Your goal
Copy exactly, beginning with the line holding "RFID: PN532 -> MFRC522" and ending with the final line of the data beneath this task; copy nothing else, and leave out every picture.
------ Input data ------
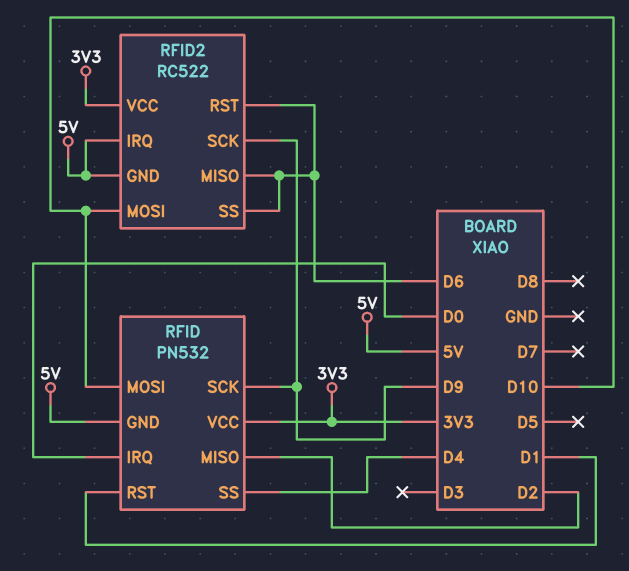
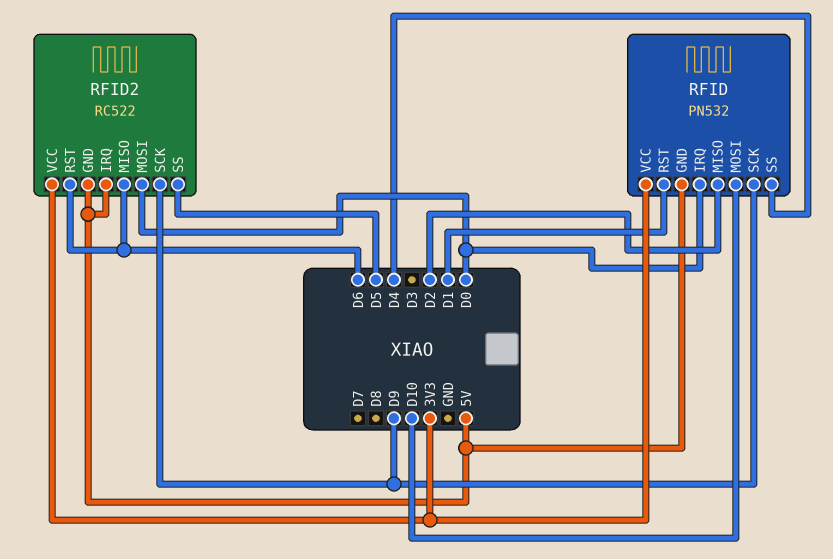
RFID2 pin MOSI: D10 -> D0
RFID2 pin SS: D6 -> D5

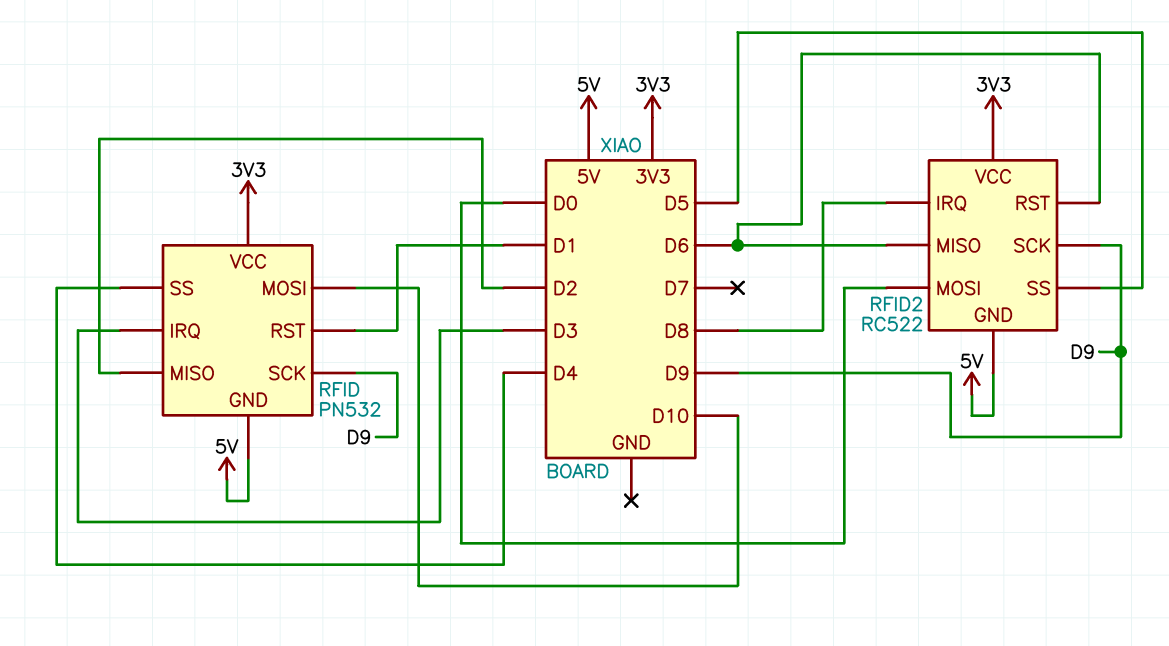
RFID pin IRQ: D0 -> D3
RFID2 pin IRQ: 5V -> D8

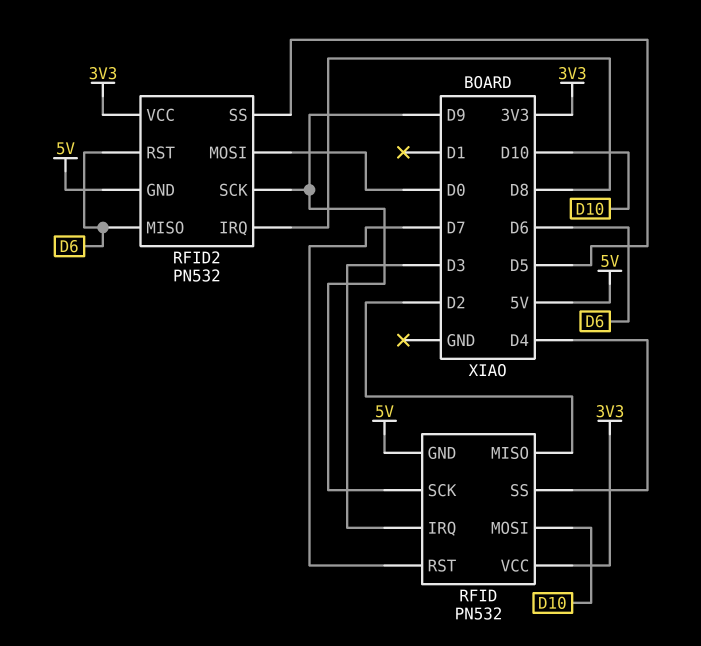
RFID pin RST: D1 -> D7
RFID2: RC522 -> PN532

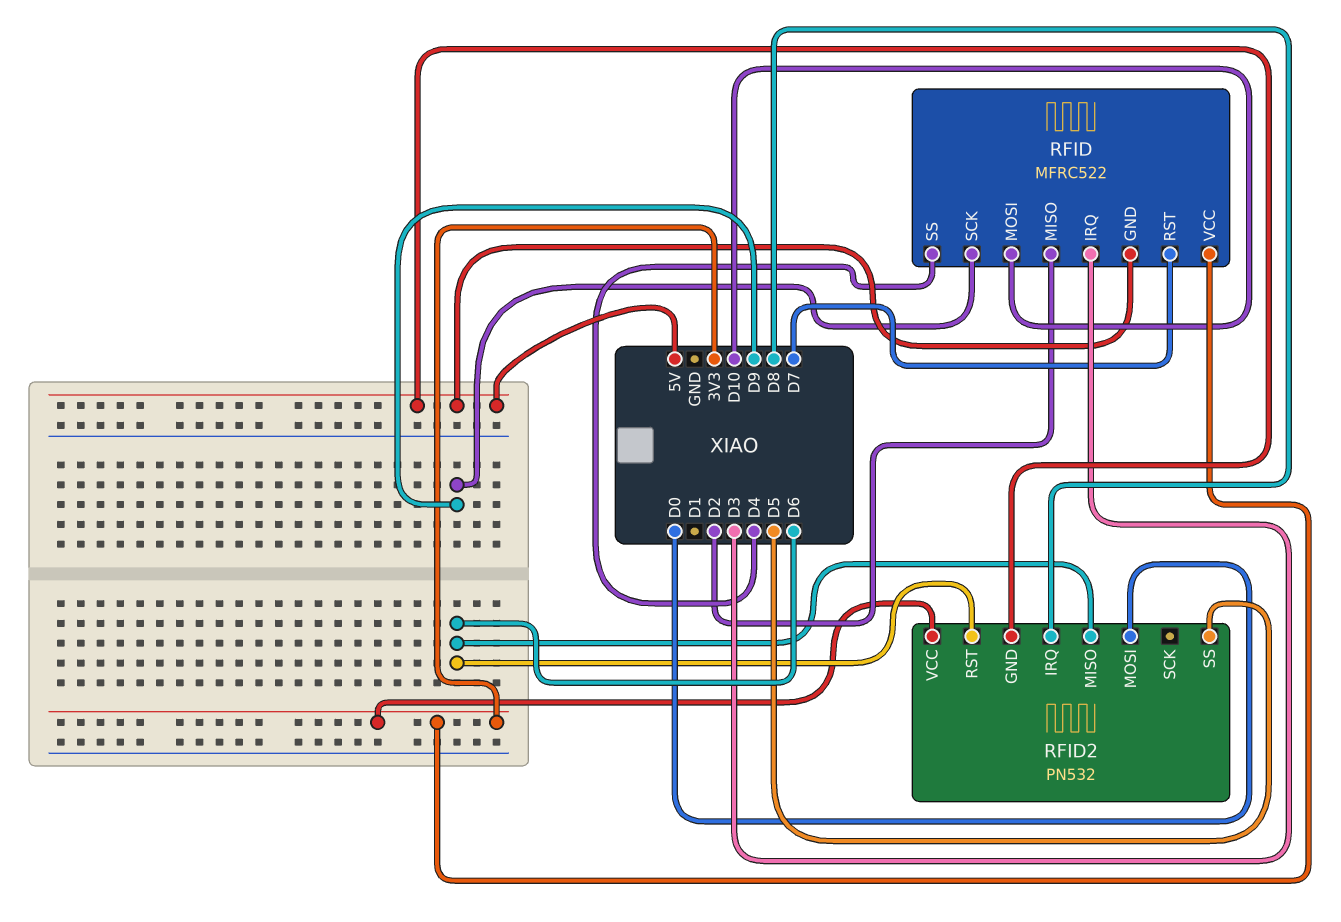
RFID: PN532 -> MFRC522
RFID2 pin SCK: D9 -> none

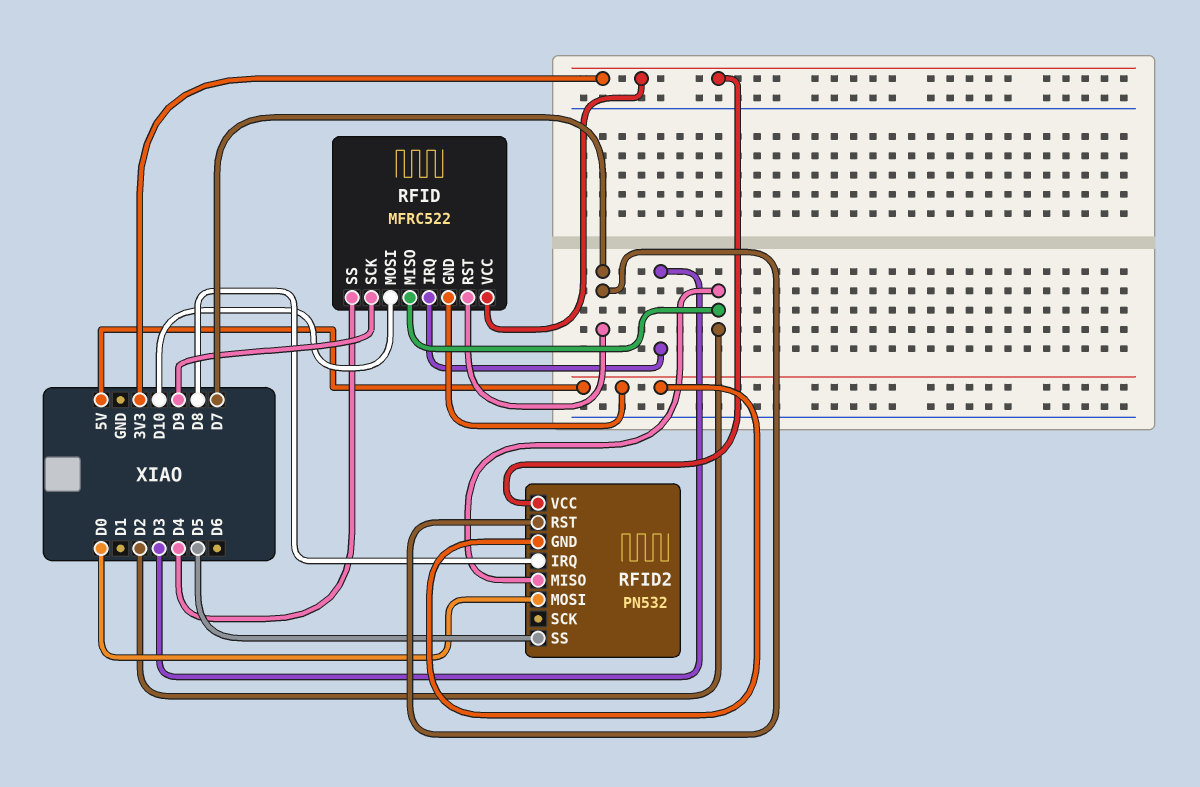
RFID2 pin MISO: D6 -> D2
RFID2 pin RST: D6 -> D7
------
Response area
RFID: PN532 -> MFRC522
RFID2 pin SCK: D9 -> none

RFID2 pin MISO: D6 -> D2
RFID2 pin RST: D6 -> D7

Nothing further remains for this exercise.